▸ Action item
Please return only the lines between the line with "purple battery [431,614,468,682] ->" and the final line of the entries, both included, and exclude pictures.

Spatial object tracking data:

BEGIN

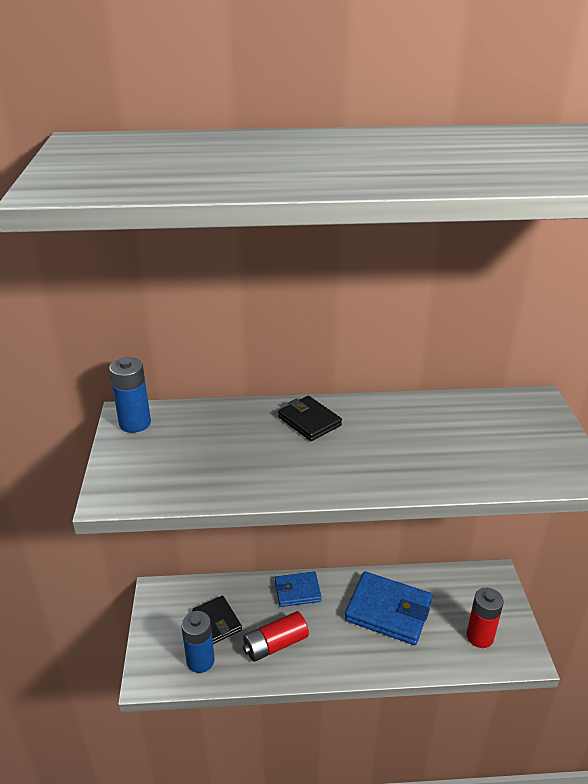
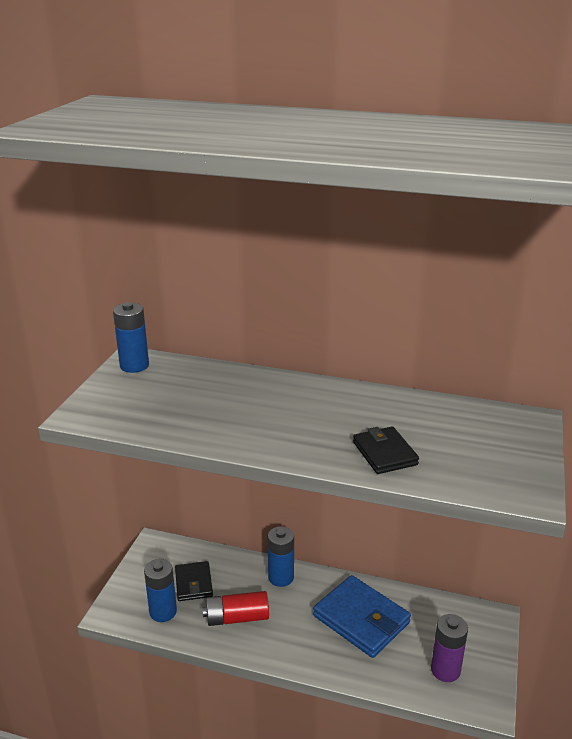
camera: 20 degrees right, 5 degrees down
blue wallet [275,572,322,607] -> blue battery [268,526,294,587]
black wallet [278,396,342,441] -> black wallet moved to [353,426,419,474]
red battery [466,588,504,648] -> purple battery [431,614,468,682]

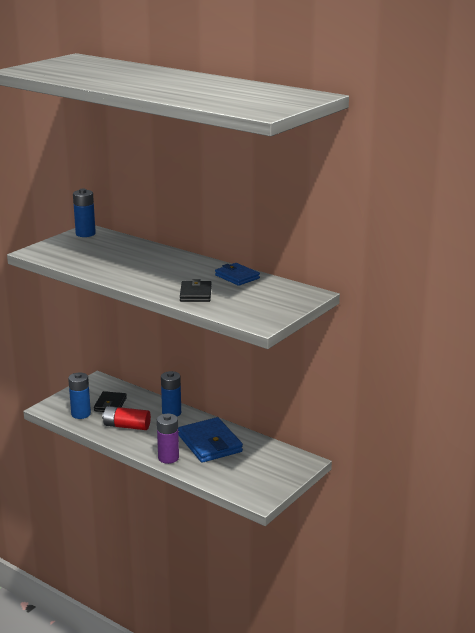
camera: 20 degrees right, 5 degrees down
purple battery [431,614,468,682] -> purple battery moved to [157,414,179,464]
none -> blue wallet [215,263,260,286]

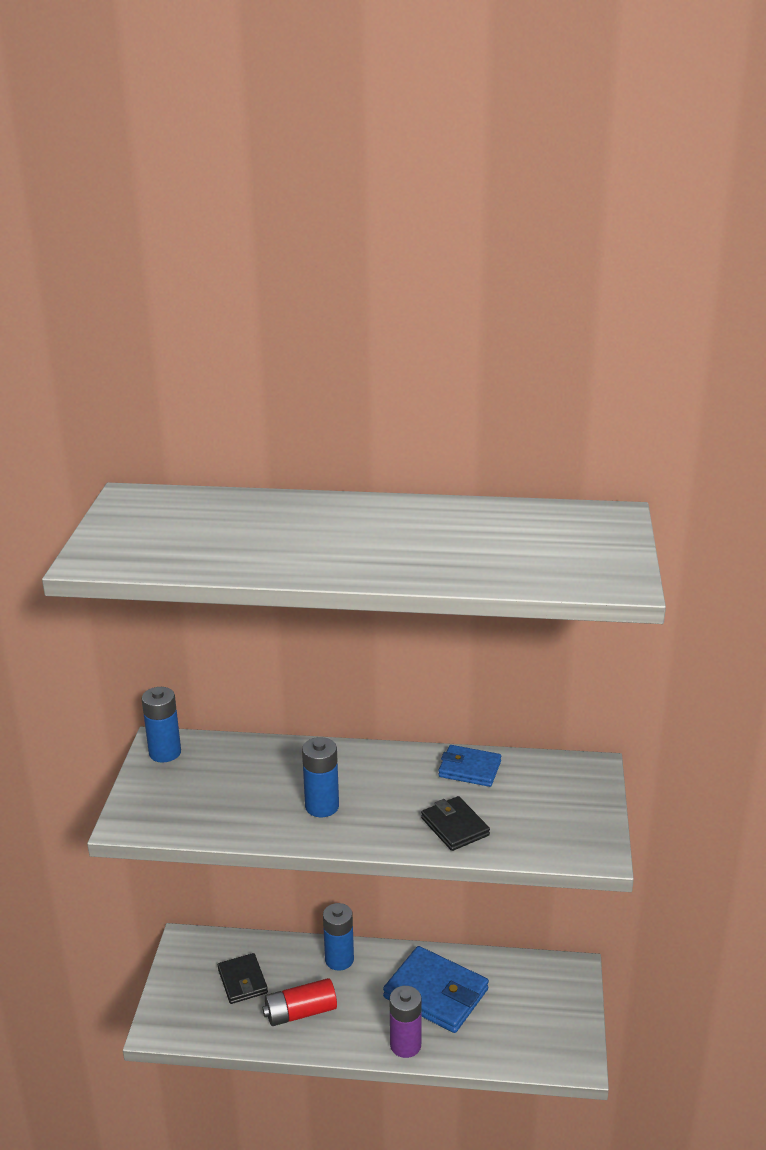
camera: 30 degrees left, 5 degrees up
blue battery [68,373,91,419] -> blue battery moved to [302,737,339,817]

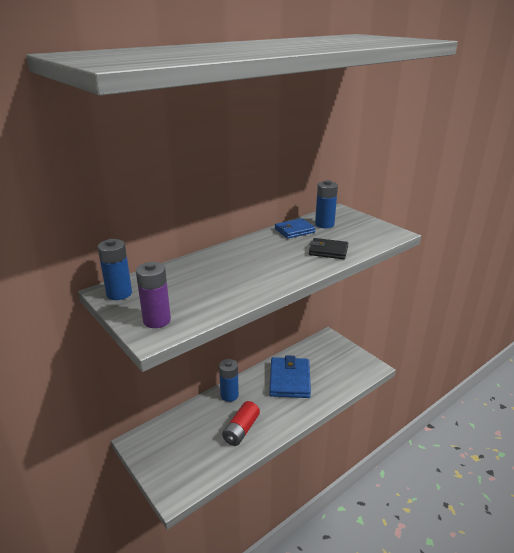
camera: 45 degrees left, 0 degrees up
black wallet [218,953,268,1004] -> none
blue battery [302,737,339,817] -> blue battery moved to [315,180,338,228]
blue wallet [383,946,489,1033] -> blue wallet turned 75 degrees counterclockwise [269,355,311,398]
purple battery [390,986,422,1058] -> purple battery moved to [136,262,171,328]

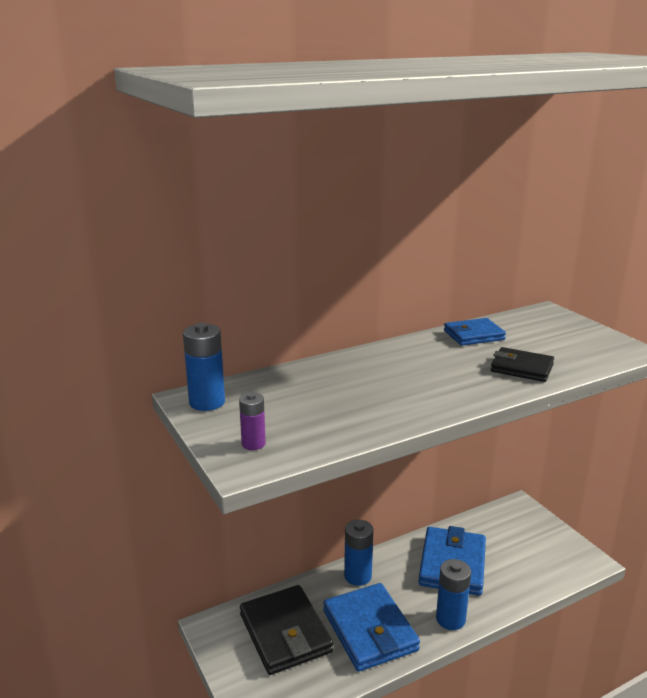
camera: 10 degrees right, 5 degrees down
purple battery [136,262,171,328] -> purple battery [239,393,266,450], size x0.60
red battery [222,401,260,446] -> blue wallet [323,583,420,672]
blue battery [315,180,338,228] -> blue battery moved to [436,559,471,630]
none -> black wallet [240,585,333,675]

END

▸ Written response
purple battery [431,614,468,682] -> purple battery moved to [157,414,179,464]
none -> blue wallet [215,263,260,286]

camera: 30 degrees left, 5 degrees up
blue battery [68,373,91,419] -> blue battery moved to [302,737,339,817]

camera: 45 degrees left, 0 degrees up
black wallet [218,953,268,1004] -> none
blue battery [302,737,339,817] -> blue battery moved to [315,180,338,228]
blue wallet [383,946,489,1033] -> blue wallet turned 75 degrees counterclockwise [269,355,311,398]
purple battery [390,986,422,1058] -> purple battery moved to [136,262,171,328]

camera: 10 degrees right, 5 degrees down
purple battery [136,262,171,328] -> purple battery [239,393,266,450], size x0.60
red battery [222,401,260,446] -> blue wallet [323,583,420,672]
blue battery [315,180,338,228] -> blue battery moved to [436,559,471,630]
none -> black wallet [240,585,333,675]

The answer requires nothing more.